• [Required work]: Without the pictures, set down exactly the lines from the one that contains "D2: schottky (A" to the end of the entries, both included, and nothing besides.

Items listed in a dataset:
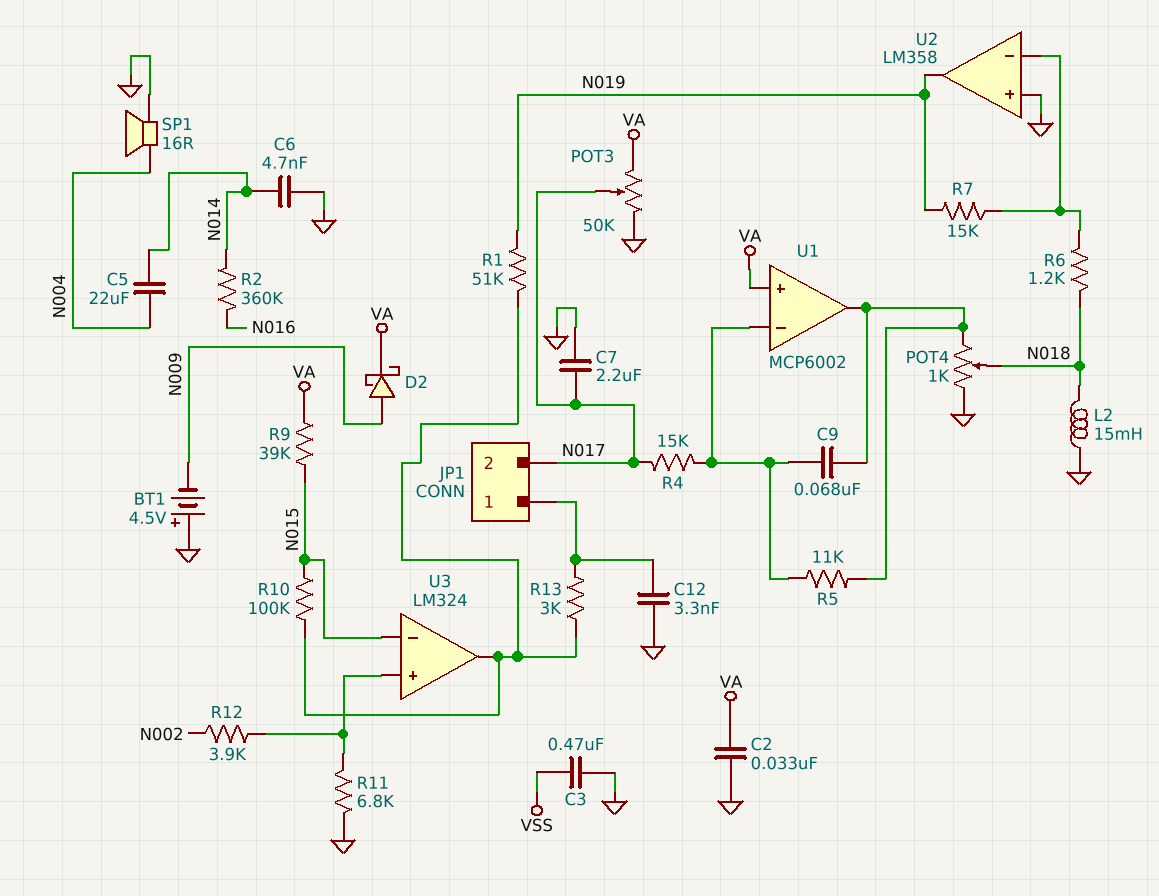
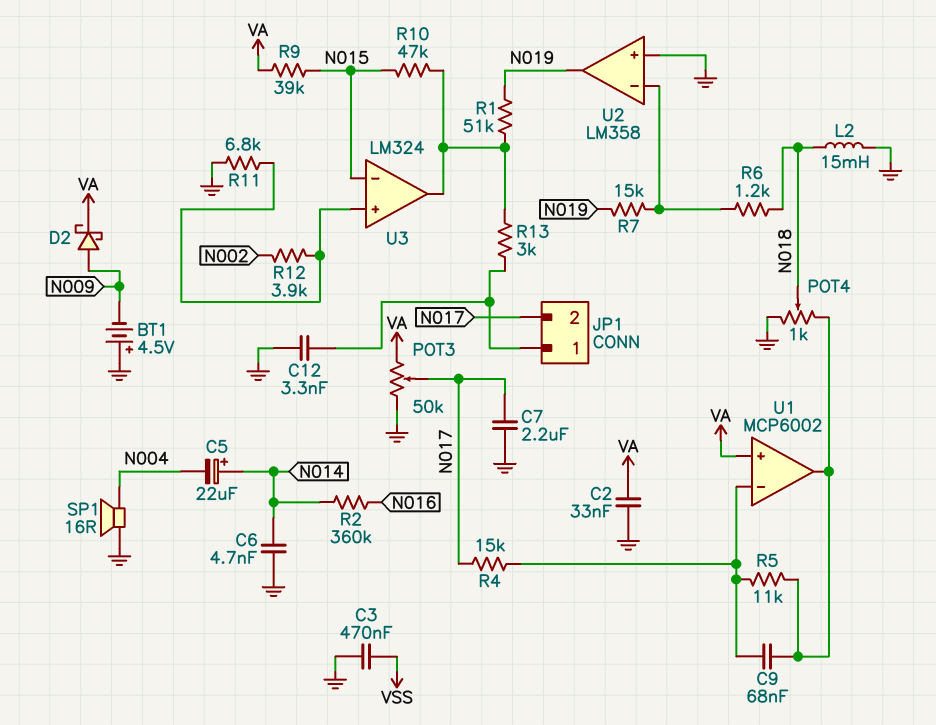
C5: 22uF (N004, N014) -> 22uF (plus N014, minus N004)
R10: 100k (N015, U3/out) -> 47k (N015, U3/out)

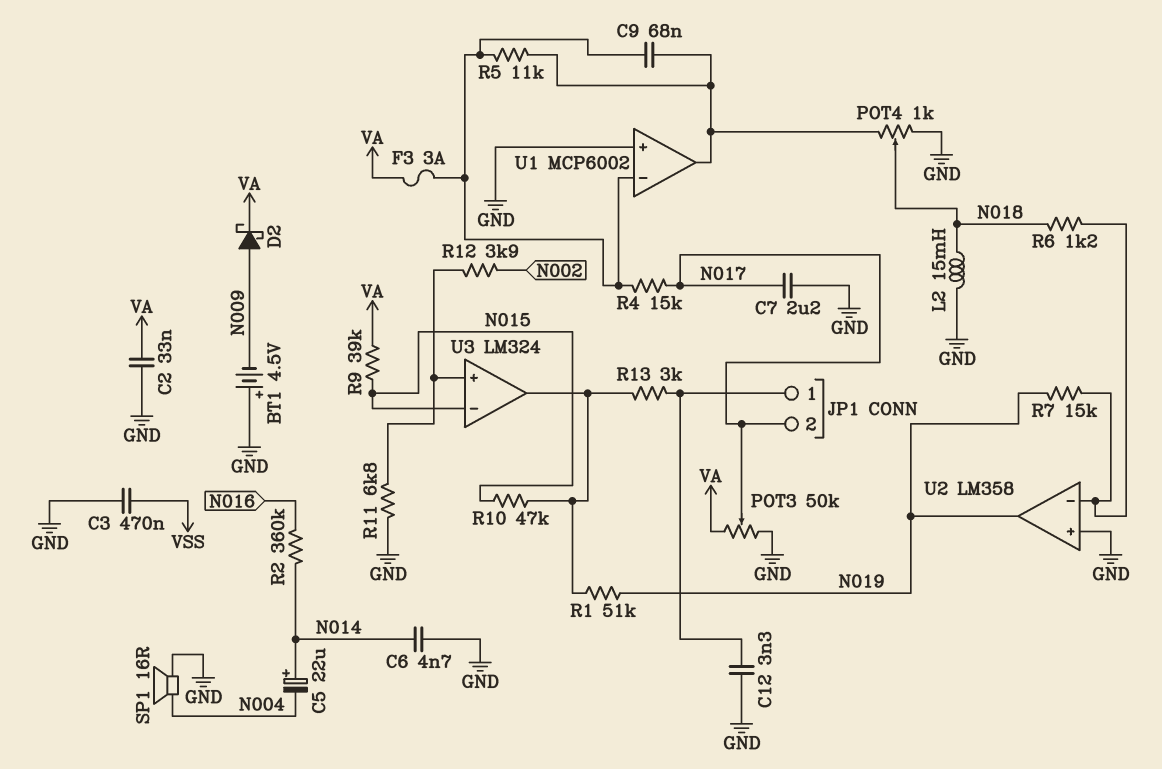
F3: none -> 3A (U1/in-, VA)
U1 pin in+: VA -> GND

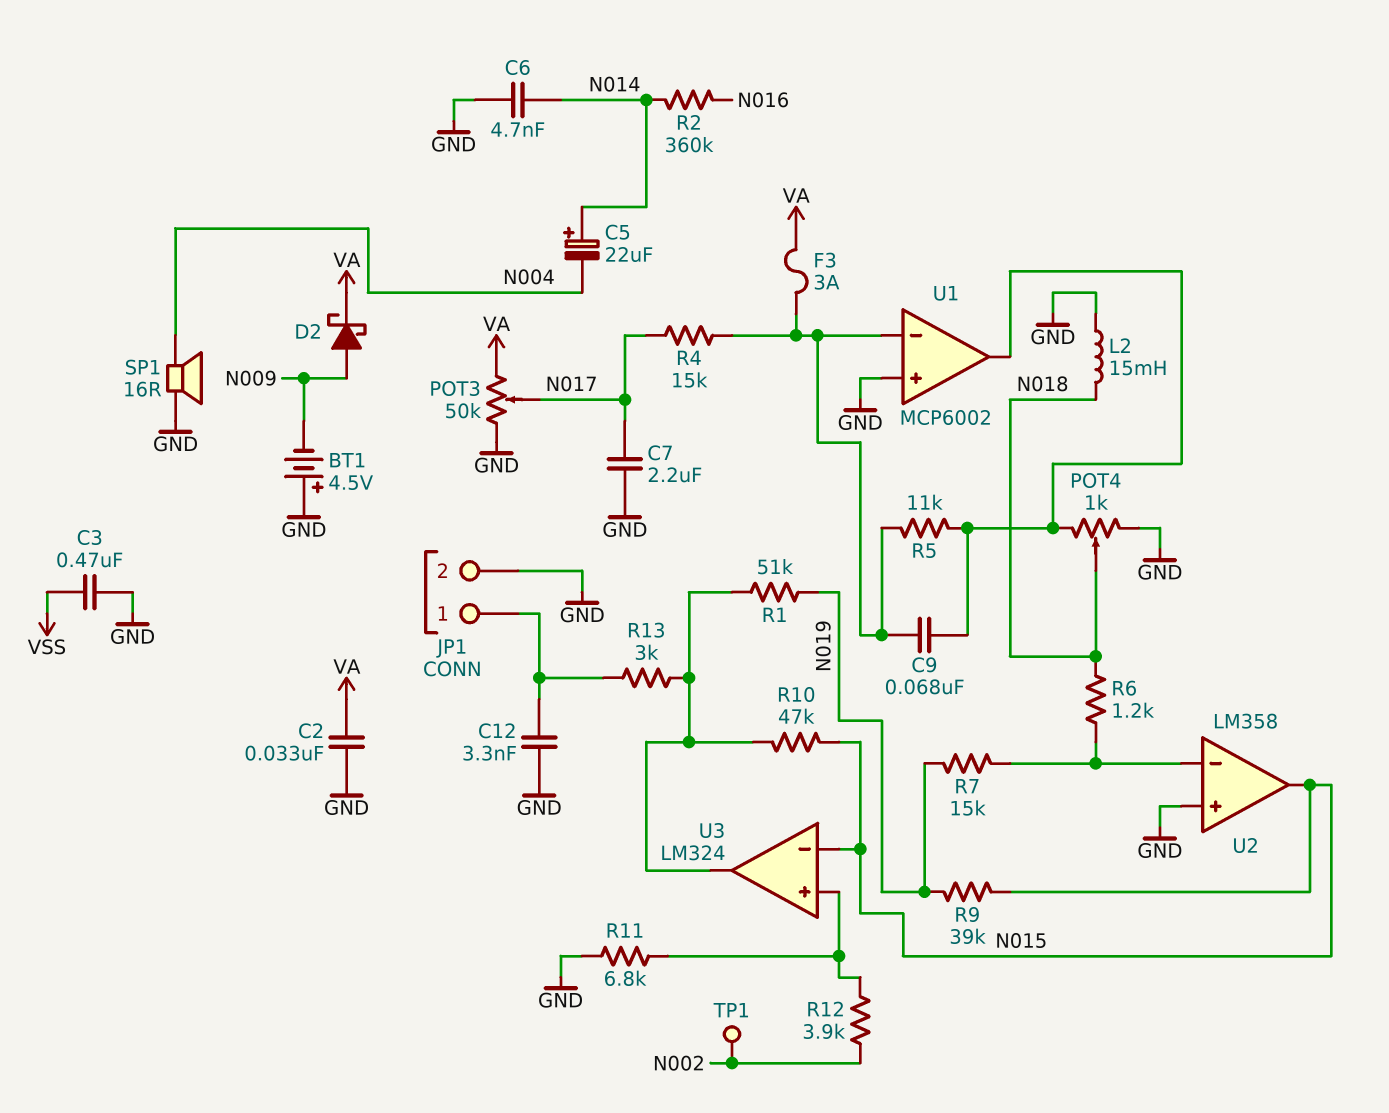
JP1 pin 2: N017 -> GND
R9: 39k (N015, VA) -> 39k (N015, N019)
TP1: none -> test point (N002)
U2 pin out: N019 -> N015

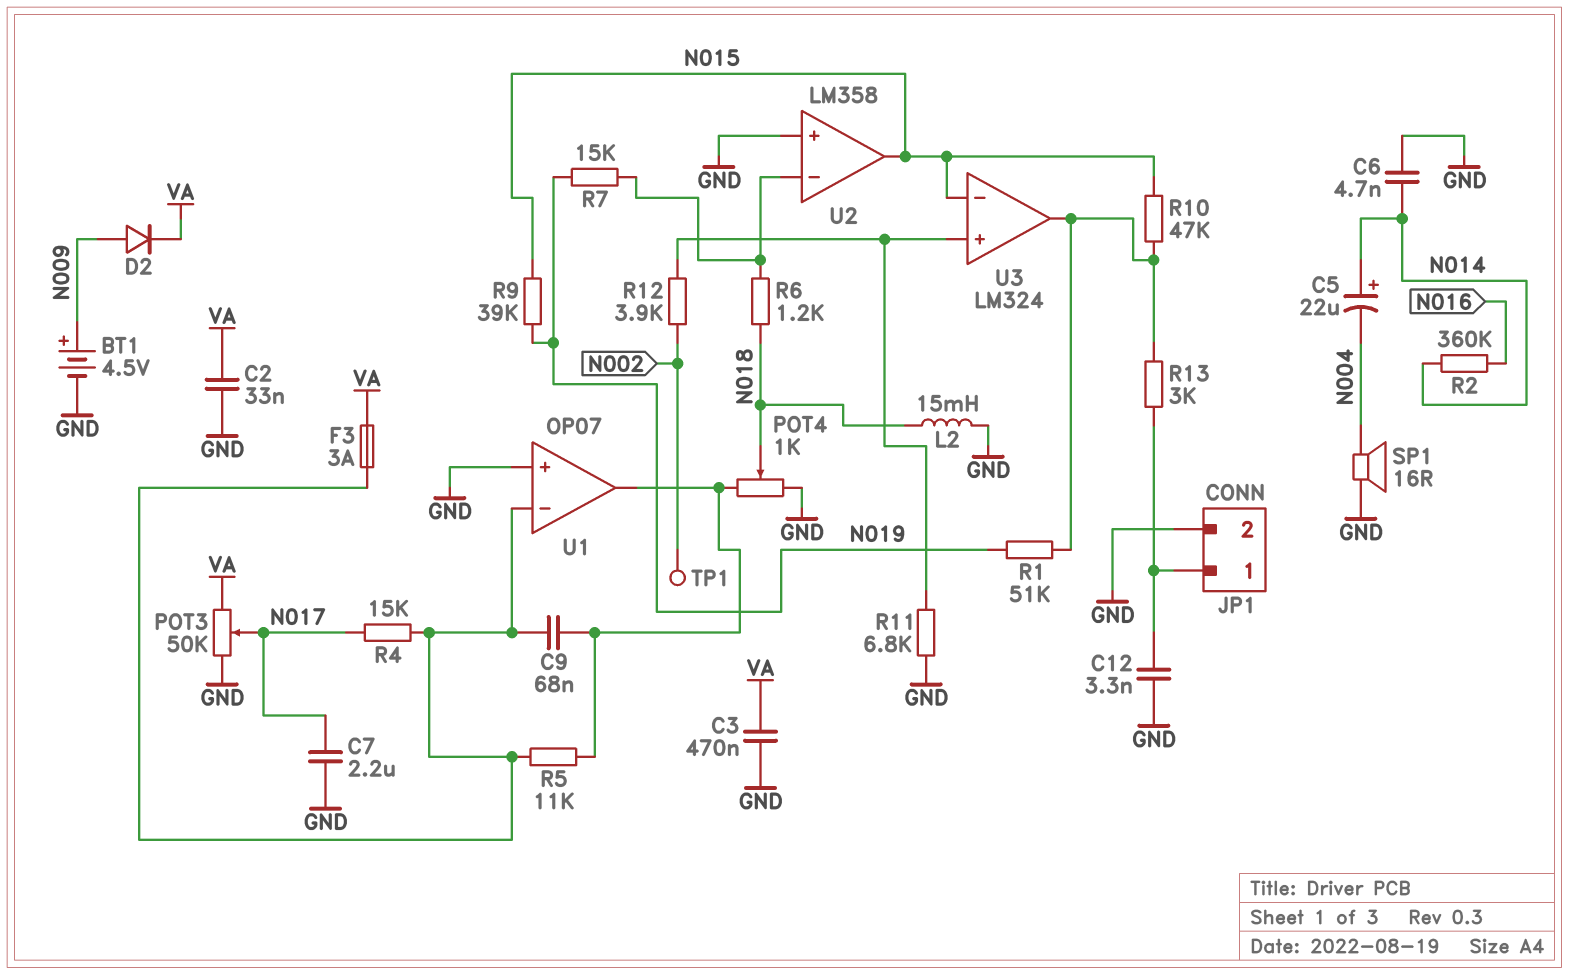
BT1: 4.5V (plus GND, minus N009) -> 4.5V (plus N009, minus GND)
C3: 470nF (GND, VSS) -> 470nF (GND, VA)
D2: schottky (A N009, K VA) -> diode (A N009, K VA)
U1: MCP6002 -> OP07

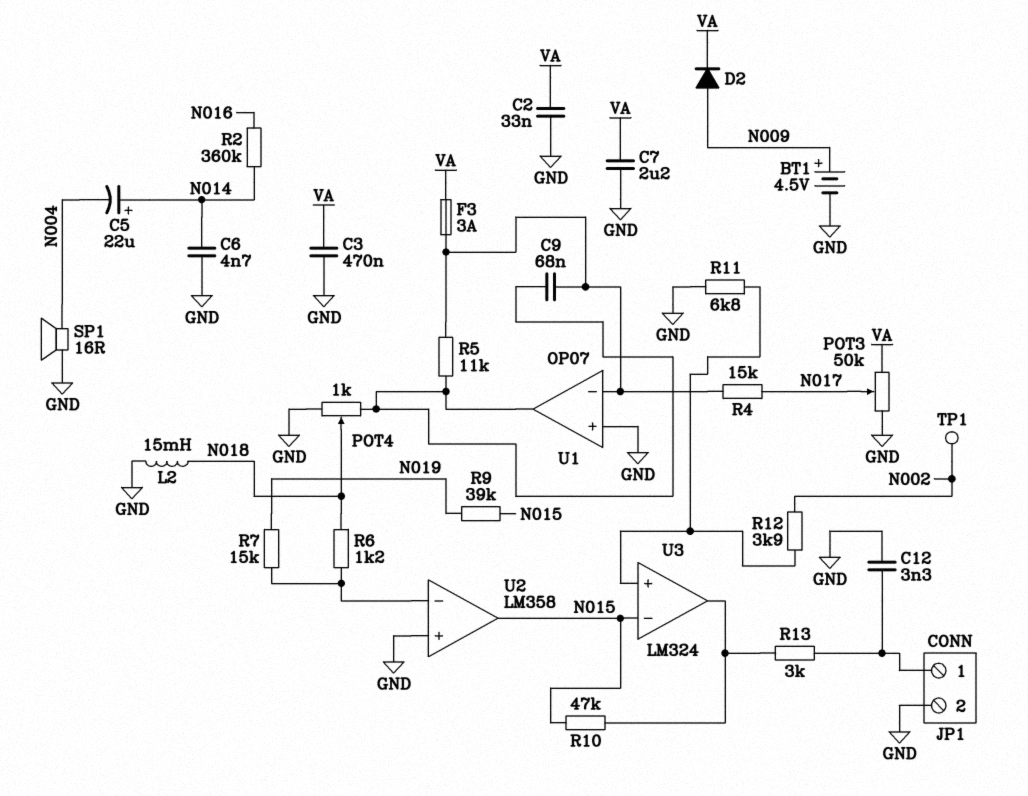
C7: 2.2uF (GND, N017) -> 2.2uF (GND, VA)
R1: 51k (N019, U3/out) -> none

• [Task answer]:
D2: schottky (A N009, K VA) -> diode (A N009, K VA)
U1: MCP6002 -> OP07

C7: 2.2uF (GND, N017) -> 2.2uF (GND, VA)
R1: 51k (N019, U3/out) -> none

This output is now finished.